*Extracted material:*
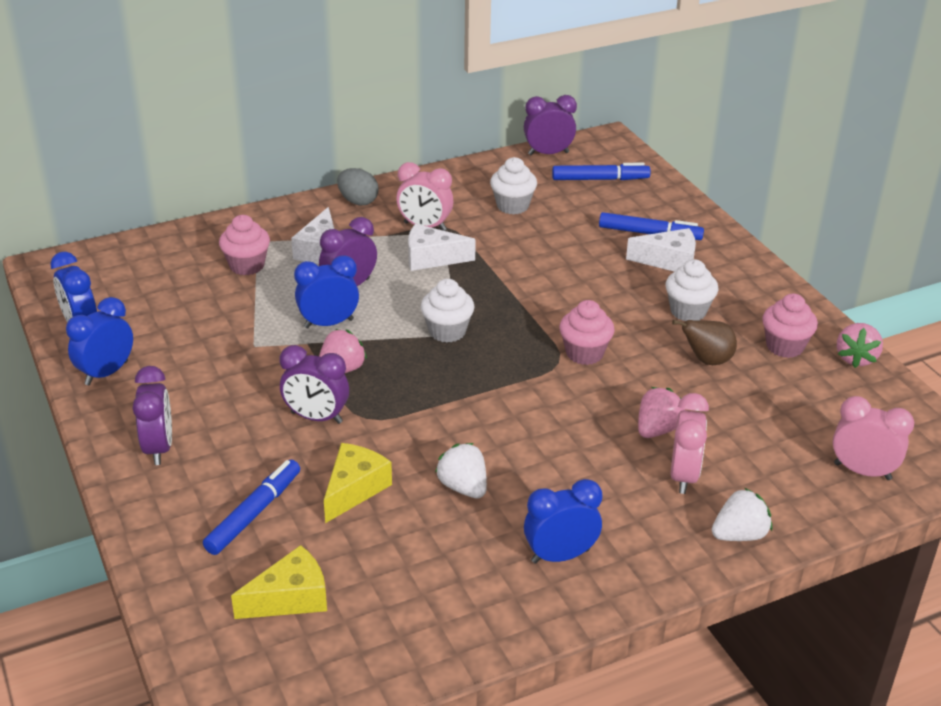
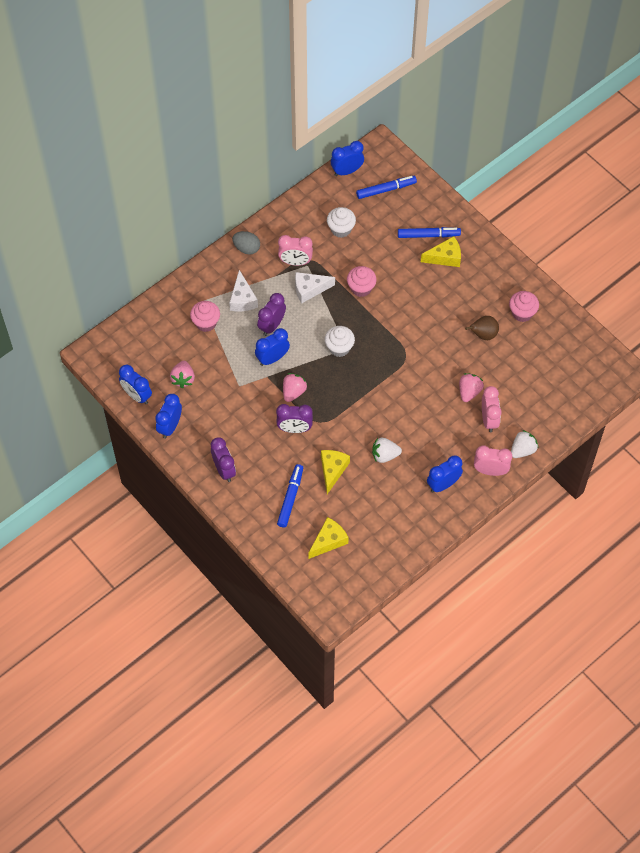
camera: 15 degrees left, 25 degrees up
(463, 487) = (385, 455): white strawberry -> white strawberry turned 45 degrees counterclockwise
(548, 153) = (347, 171): purple clock -> blue clock
(584, 353) = (418, 346): pink cupcake -> pink cupcake (361, 288)
(669, 261) = (445, 257): white cheese -> yellow cheese
(688, 311) = (465, 298): white cupcake -> none
(855, 358) = (560, 313): pink strawberry -> pink strawberry (183, 379)
(862, 471) = (574, 394): pink clock -> pink clock (490, 471)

*What to do:* With the pictures removed, return each record above exactly as given.

*Task solution:*
camera: 15 degrees left, 25 degrees up
(463, 487) = (385, 455): white strawberry -> white strawberry turned 45 degrees counterclockwise
(548, 153) = (347, 171): purple clock -> blue clock
(584, 353) = (418, 346): pink cupcake -> pink cupcake (361, 288)
(669, 261) = (445, 257): white cheese -> yellow cheese
(688, 311) = (465, 298): white cupcake -> none
(855, 358) = (560, 313): pink strawberry -> pink strawberry (183, 379)
(862, 471) = (574, 394): pink clock -> pink clock (490, 471)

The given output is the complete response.